- **WORK TASK**: Make an exact copy, without pictures, of the lines below from the one containing "red glasses: 3 -> 5" to the last line, both ends included.

- **DATA RECORDS**:
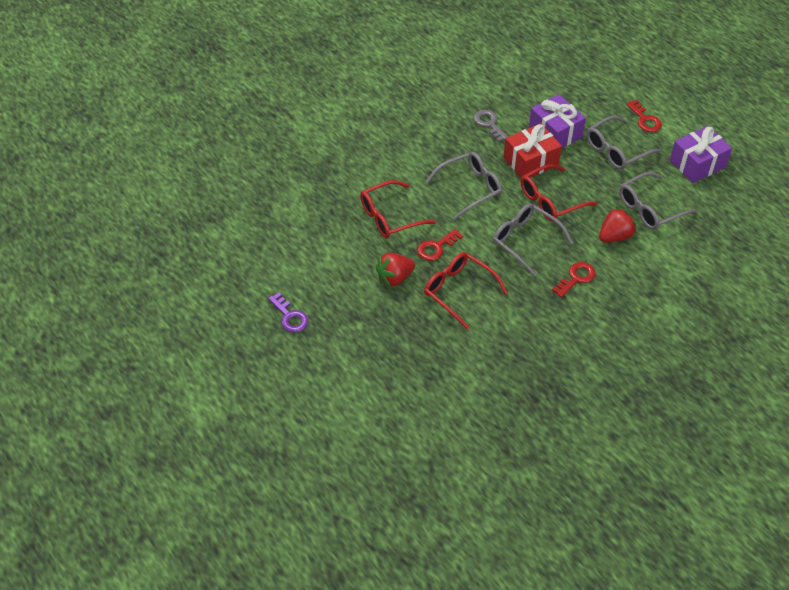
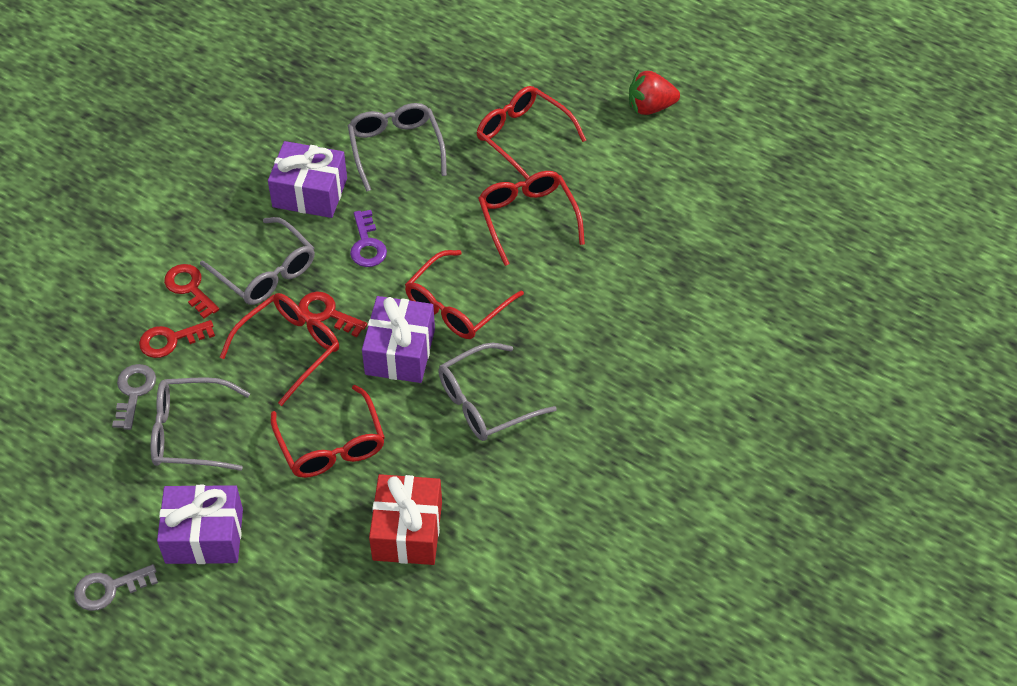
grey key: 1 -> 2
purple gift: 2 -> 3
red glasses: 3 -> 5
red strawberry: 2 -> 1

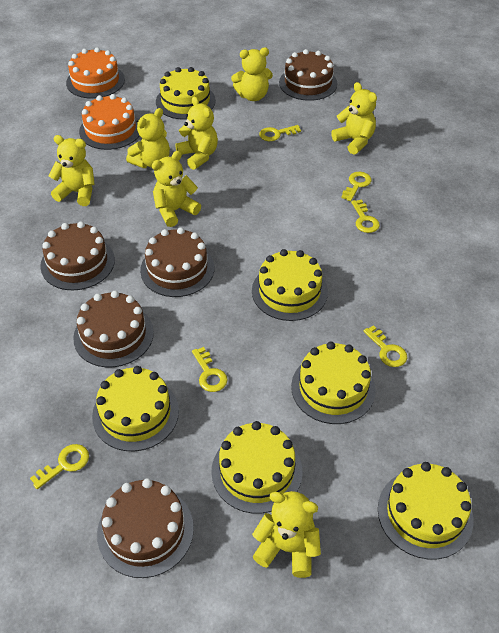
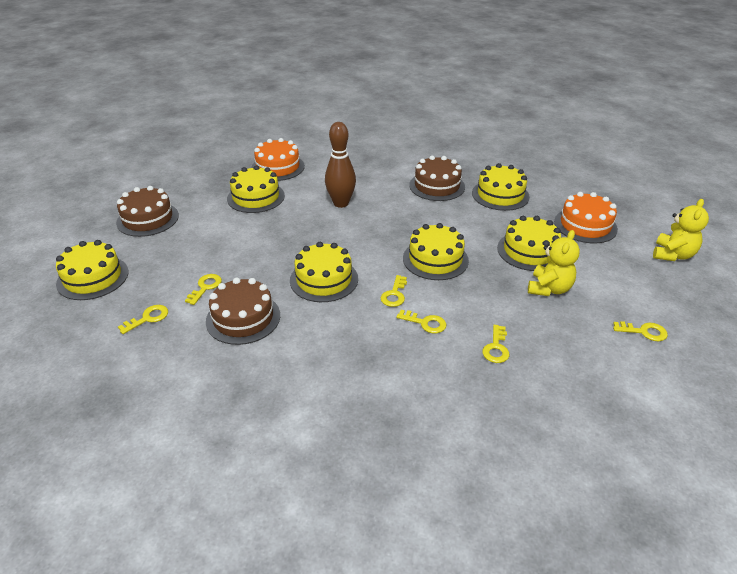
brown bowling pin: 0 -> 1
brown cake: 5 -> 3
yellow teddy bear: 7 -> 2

- **EXERCISE RESPONSE**:
red glasses: 3 -> 5
red strawberry: 2 -> 1

brown bowling pin: 0 -> 1
brown cake: 5 -> 3
yellow teddy bear: 7 -> 2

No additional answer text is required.